EXERCISE DATA:

============================================================

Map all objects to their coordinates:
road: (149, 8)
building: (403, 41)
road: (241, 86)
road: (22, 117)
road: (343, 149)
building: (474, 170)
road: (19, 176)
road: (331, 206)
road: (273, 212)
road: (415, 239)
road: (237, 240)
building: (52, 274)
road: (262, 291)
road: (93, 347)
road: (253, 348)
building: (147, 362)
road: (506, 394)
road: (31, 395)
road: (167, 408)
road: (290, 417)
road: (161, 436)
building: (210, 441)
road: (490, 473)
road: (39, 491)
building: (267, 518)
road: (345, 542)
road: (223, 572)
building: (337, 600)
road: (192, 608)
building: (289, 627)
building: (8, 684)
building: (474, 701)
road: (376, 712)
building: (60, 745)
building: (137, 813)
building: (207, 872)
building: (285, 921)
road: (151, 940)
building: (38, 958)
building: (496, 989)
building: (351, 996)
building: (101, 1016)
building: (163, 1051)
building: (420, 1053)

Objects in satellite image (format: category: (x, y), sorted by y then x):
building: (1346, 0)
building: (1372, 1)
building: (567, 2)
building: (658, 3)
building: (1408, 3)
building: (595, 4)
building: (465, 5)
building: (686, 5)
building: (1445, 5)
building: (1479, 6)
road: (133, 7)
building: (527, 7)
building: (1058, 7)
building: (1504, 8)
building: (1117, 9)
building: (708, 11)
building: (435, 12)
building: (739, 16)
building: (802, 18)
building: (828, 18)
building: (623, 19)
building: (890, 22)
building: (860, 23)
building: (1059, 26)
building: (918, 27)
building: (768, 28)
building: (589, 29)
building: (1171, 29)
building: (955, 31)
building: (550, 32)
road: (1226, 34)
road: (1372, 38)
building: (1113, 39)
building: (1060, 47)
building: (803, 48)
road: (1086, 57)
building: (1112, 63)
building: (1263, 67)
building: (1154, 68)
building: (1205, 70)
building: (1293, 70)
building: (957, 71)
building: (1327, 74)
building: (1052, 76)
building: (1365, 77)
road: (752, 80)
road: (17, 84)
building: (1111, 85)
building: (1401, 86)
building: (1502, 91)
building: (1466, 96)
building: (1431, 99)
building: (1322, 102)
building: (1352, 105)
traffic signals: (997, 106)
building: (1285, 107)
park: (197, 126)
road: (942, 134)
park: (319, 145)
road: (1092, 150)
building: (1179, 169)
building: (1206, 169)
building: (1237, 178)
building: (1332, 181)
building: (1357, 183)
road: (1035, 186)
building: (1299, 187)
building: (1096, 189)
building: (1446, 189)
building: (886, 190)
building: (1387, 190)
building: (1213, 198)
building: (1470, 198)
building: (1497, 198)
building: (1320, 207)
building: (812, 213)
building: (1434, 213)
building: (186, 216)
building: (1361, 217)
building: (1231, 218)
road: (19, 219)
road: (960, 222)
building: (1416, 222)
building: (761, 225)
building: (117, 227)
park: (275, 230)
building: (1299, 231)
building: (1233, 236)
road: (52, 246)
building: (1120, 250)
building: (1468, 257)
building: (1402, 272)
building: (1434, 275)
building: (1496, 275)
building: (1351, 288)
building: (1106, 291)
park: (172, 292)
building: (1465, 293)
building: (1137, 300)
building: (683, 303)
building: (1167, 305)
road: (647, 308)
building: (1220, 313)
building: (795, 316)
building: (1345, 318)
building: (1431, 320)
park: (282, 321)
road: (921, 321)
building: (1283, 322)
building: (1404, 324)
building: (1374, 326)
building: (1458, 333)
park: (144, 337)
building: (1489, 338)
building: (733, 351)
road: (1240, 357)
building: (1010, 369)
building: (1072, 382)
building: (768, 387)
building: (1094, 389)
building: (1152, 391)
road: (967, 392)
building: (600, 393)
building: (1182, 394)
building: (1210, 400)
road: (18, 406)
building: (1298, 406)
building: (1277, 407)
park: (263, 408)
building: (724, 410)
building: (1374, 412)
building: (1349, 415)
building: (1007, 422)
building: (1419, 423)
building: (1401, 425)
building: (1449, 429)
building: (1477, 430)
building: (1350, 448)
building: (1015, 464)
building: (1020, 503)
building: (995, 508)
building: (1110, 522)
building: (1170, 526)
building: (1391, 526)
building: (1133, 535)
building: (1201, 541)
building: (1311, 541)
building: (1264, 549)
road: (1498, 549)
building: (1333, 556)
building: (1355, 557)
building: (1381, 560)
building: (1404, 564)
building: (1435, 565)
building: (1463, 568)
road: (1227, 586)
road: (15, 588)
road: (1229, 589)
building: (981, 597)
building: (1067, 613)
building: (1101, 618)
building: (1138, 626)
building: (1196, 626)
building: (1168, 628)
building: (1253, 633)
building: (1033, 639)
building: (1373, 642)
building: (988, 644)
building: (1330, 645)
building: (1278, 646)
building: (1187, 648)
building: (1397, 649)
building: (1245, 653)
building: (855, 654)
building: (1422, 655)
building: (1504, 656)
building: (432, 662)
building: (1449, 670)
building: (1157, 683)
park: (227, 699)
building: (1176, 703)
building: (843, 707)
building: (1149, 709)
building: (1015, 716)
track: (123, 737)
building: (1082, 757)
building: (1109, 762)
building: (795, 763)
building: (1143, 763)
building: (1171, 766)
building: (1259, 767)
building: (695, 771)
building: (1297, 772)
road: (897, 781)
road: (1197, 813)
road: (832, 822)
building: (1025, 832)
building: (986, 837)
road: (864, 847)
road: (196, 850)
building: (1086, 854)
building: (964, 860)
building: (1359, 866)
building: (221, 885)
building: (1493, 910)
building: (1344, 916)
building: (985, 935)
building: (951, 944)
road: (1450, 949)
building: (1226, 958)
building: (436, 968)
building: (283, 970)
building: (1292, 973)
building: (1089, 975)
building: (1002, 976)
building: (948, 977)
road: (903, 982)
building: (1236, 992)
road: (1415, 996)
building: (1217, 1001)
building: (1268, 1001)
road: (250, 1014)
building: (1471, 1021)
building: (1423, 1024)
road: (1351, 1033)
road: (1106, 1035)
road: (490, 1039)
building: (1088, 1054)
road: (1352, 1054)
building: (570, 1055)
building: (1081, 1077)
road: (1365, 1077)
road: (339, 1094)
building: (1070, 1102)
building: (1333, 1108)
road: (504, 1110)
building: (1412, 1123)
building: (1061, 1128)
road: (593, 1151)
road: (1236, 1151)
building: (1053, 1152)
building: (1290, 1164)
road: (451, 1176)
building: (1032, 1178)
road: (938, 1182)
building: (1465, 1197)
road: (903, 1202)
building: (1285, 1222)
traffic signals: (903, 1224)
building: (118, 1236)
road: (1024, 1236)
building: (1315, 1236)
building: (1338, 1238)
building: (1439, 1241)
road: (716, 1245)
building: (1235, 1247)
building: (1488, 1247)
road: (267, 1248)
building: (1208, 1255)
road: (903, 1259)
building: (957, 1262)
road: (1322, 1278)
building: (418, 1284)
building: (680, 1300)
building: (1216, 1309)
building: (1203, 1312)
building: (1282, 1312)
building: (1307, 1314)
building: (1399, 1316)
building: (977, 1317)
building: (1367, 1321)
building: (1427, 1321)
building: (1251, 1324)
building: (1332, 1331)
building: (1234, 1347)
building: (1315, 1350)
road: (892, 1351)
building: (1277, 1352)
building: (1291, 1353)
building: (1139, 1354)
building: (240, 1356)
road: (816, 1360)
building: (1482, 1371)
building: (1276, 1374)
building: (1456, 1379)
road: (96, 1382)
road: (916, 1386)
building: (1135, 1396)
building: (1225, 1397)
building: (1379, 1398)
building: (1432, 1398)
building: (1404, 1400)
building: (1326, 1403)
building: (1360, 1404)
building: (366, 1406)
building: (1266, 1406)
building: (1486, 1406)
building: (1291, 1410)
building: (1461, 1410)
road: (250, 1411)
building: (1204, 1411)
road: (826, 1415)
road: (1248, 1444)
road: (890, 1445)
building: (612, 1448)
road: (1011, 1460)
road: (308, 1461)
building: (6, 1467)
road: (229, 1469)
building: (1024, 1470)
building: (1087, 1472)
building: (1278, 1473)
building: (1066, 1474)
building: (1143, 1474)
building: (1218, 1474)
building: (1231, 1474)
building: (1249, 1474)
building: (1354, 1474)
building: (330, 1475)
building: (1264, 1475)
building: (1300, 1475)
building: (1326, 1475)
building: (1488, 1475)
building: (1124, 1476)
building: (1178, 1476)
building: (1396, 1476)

============================================================

EXERCISE DIRECTIONS: Scan the data above and report each line in which "traffic" is present.

ANSWER TO THIS TASK:
traffic signals: (997, 106)
traffic signals: (903, 1224)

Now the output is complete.